Task directions: Each of the entries below is to be written out exactly, and the images skipped.

-- Data supplied follows --

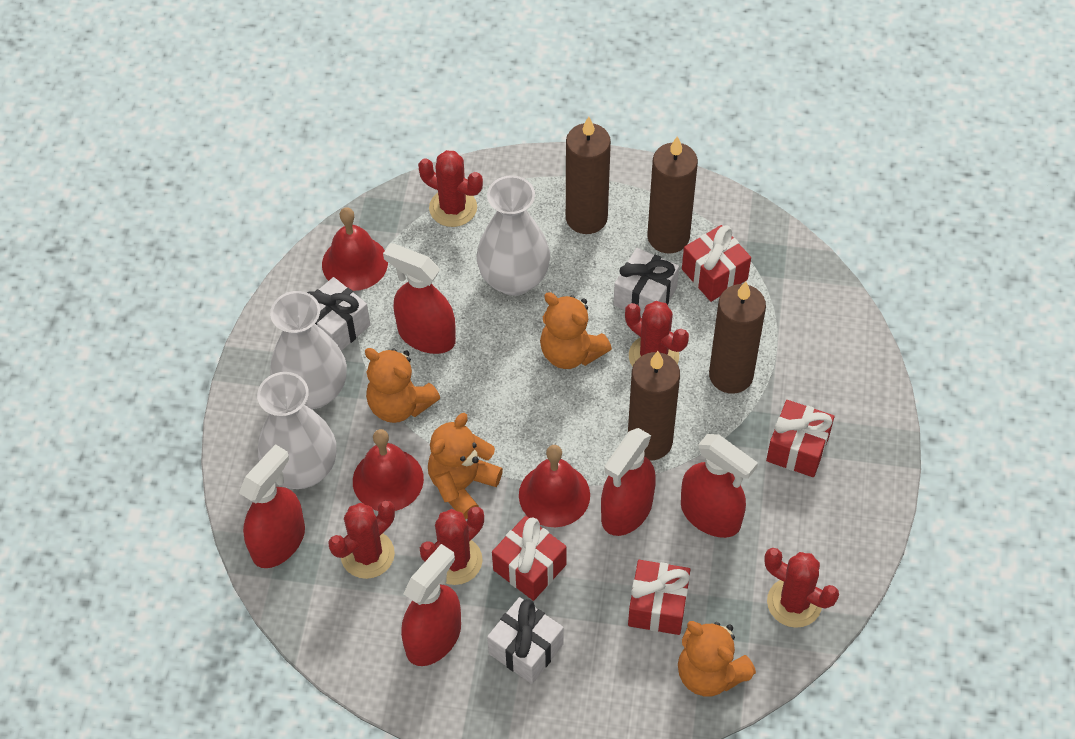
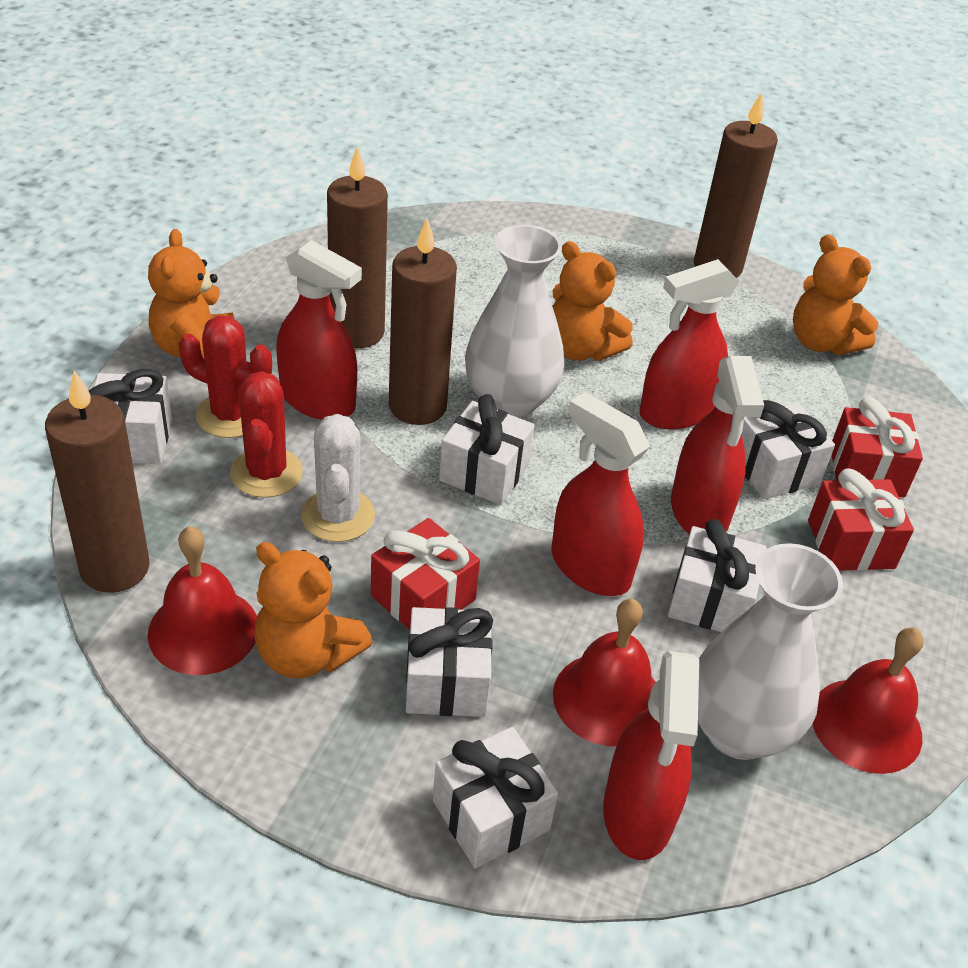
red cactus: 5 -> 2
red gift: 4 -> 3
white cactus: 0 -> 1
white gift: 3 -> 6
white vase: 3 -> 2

-- Data supplied concluded --

Completed task:
red cactus: 5 -> 2
red gift: 4 -> 3
white cactus: 0 -> 1
white gift: 3 -> 6
white vase: 3 -> 2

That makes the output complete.